-- Records supplied follows --

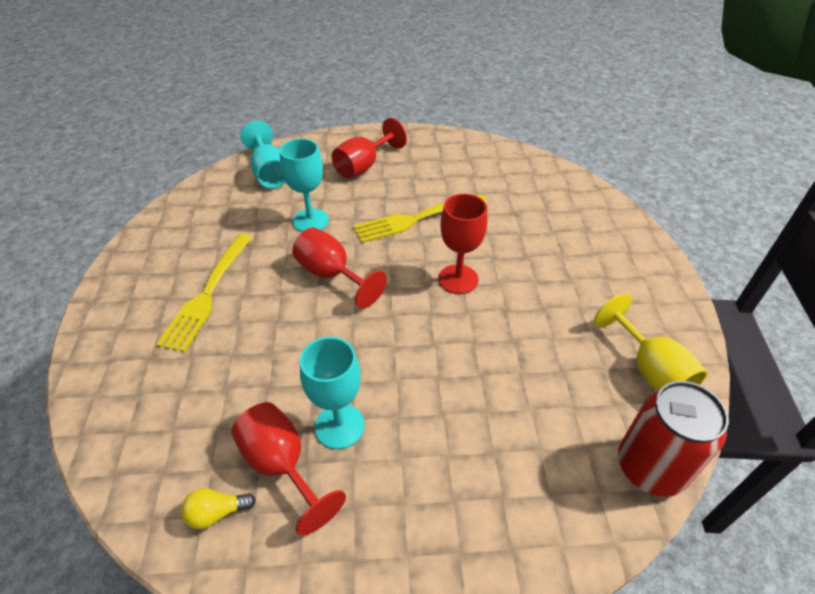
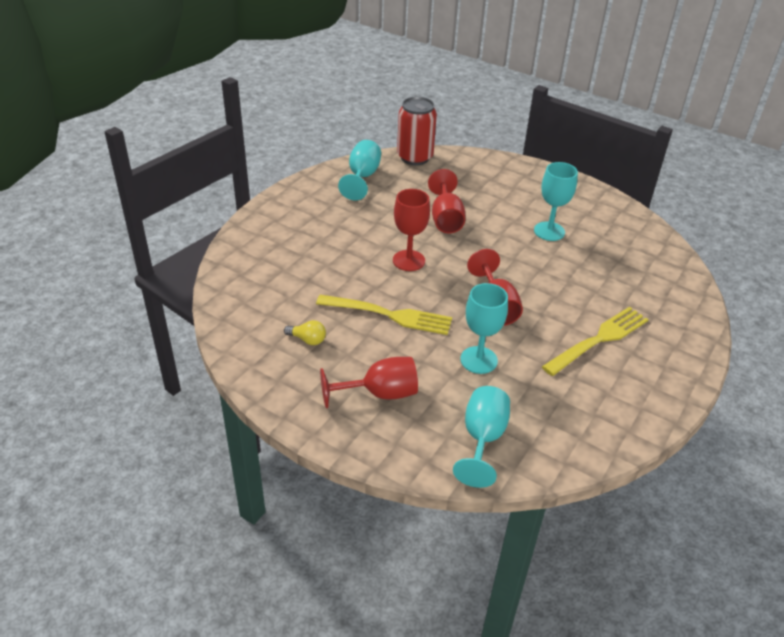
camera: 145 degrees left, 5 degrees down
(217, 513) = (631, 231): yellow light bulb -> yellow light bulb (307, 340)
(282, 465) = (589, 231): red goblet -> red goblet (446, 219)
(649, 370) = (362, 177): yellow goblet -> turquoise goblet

-- Records supplied concluded --
-- Records supplied follows --

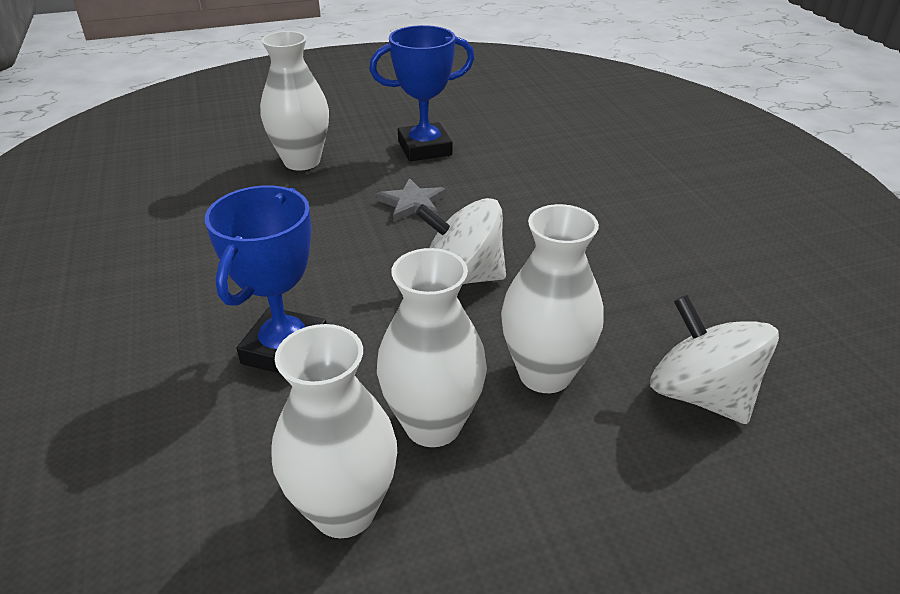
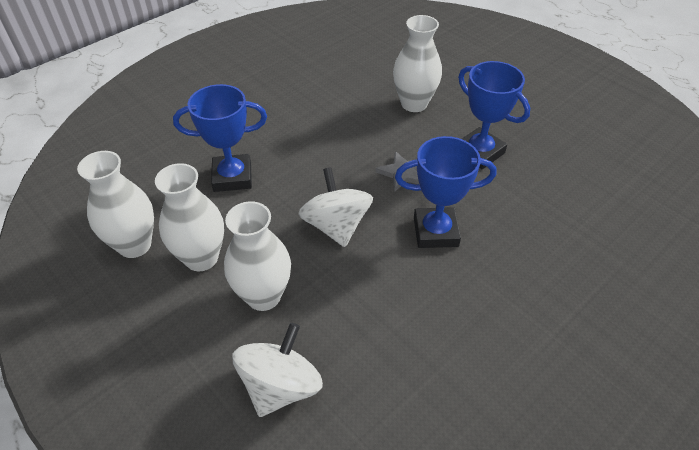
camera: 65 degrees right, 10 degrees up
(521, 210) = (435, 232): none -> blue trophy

-- Records supplied concluded --
-- Records supplied follows --

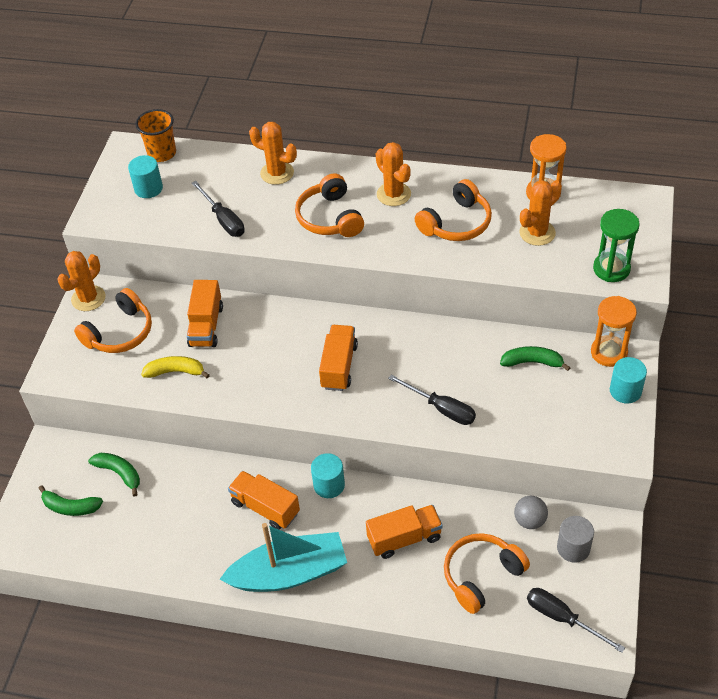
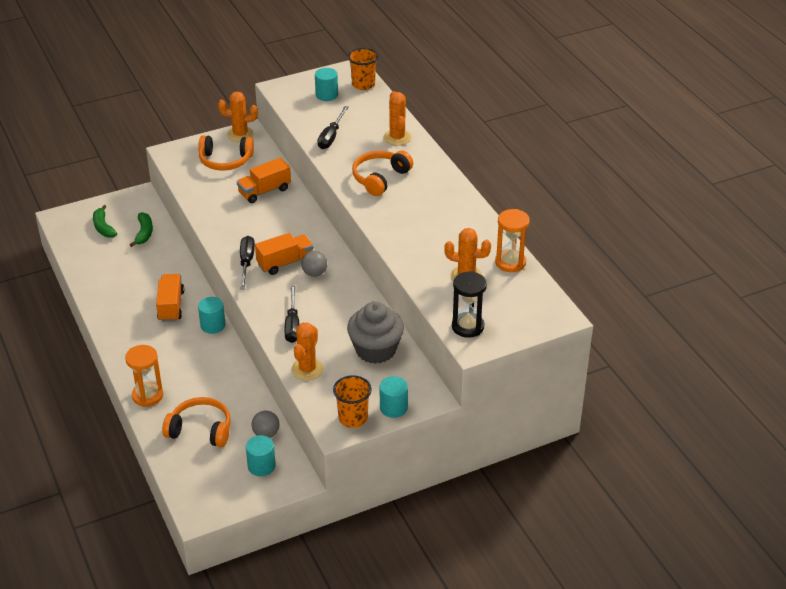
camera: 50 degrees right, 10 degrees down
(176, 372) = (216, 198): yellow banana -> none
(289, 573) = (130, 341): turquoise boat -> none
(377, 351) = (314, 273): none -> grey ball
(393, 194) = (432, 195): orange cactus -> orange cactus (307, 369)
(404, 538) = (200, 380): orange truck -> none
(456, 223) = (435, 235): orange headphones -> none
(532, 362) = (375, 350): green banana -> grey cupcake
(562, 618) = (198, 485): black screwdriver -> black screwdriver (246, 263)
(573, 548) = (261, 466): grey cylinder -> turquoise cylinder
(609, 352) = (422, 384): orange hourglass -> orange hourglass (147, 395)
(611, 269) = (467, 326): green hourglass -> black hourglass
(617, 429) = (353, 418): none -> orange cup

-- Records supplied concluded --

Work required: Reproduce verbatim only the segment of the listing bounded by the line containing "camera: 145 degrees left, 5 degrees down" and the line containing "(649, 370) = (362, 177): yellow", with both boundary lines included.

Written reply:
camera: 145 degrees left, 5 degrees down
(217, 513) = (631, 231): yellow light bulb -> yellow light bulb (307, 340)
(282, 465) = (589, 231): red goblet -> red goblet (446, 219)
(649, 370) = (362, 177): yellow goblet -> turquoise goblet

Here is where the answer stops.